_What you need to do_
Every record below needs to be retyped exactly as it appears.

_Extracted data_
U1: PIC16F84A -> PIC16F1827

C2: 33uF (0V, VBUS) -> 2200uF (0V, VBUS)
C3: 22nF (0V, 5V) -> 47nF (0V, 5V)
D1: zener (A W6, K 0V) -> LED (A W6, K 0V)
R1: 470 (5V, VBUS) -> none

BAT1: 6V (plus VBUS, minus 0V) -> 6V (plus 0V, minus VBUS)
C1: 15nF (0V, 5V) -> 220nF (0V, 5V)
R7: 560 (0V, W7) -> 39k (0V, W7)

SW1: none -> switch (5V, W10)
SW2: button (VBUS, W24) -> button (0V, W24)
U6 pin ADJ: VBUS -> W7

_Answer for this exercise_
U1: PIC16F84A -> PIC16F1827

C2: 33uF (0V, VBUS) -> 2200uF (0V, VBUS)
C3: 22nF (0V, 5V) -> 47nF (0V, 5V)
D1: zener (A W6, K 0V) -> LED (A W6, K 0V)
R1: 470 (5V, VBUS) -> none

BAT1: 6V (plus VBUS, minus 0V) -> 6V (plus 0V, minus VBUS)
C1: 15nF (0V, 5V) -> 220nF (0V, 5V)
R7: 560 (0V, W7) -> 39k (0V, W7)

SW1: none -> switch (5V, W10)
SW2: button (VBUS, W24) -> button (0V, W24)
U6 pin ADJ: VBUS -> W7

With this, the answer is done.